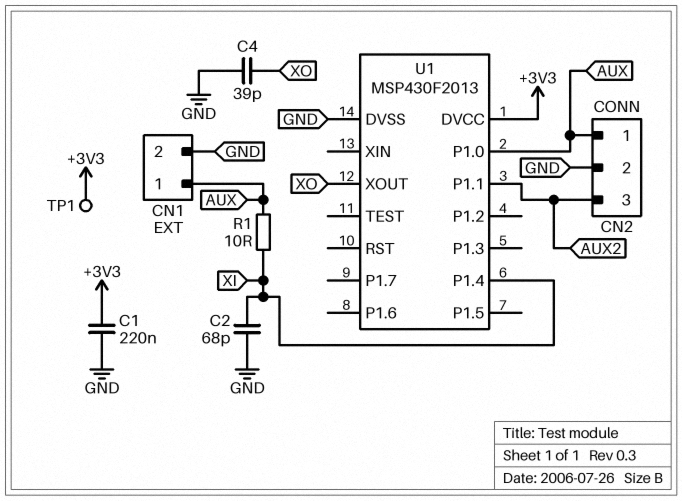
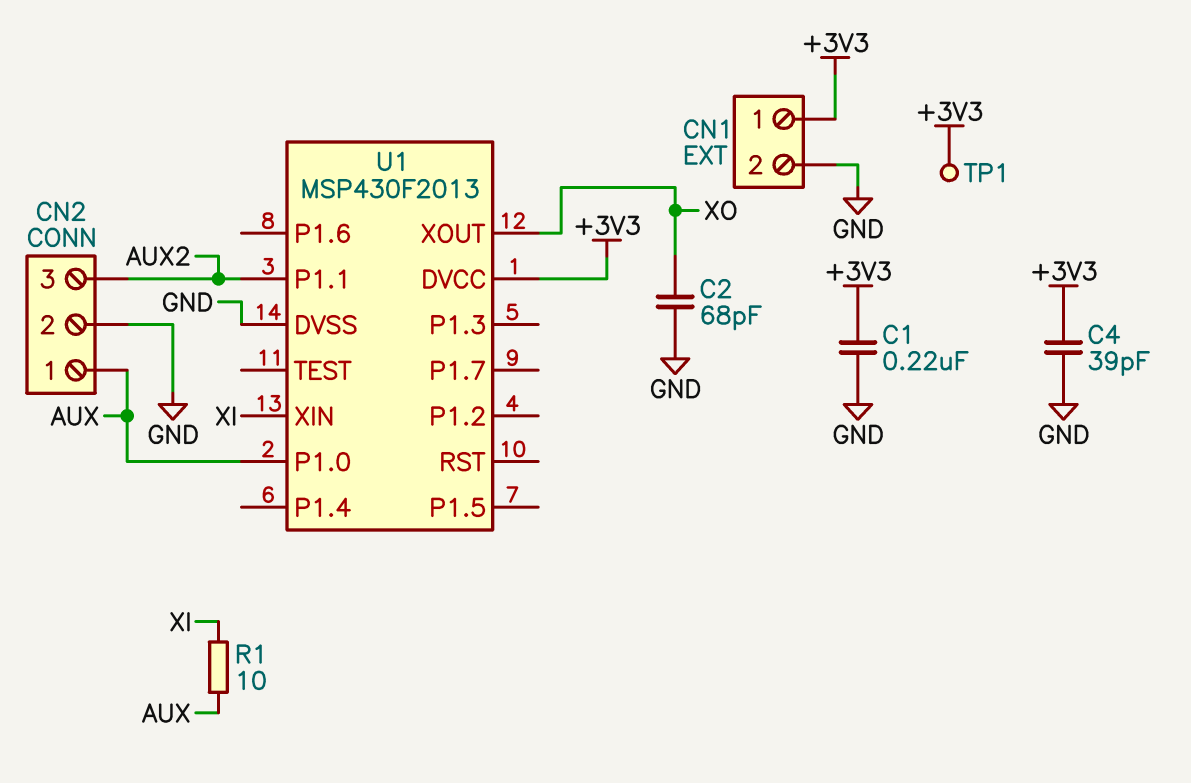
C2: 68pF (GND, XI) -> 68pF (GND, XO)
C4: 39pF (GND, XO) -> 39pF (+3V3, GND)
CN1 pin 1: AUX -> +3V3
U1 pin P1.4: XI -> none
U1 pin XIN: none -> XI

_REQUIRED ACTION_. Every line above should be duplicated exactly; the pictures are to be left out.

_WRITTEN RESPONSE_.
C2: 68pF (GND, XI) -> 68pF (GND, XO)
C4: 39pF (GND, XO) -> 39pF (+3V3, GND)
CN1 pin 1: AUX -> +3V3
U1 pin P1.4: XI -> none
U1 pin XIN: none -> XI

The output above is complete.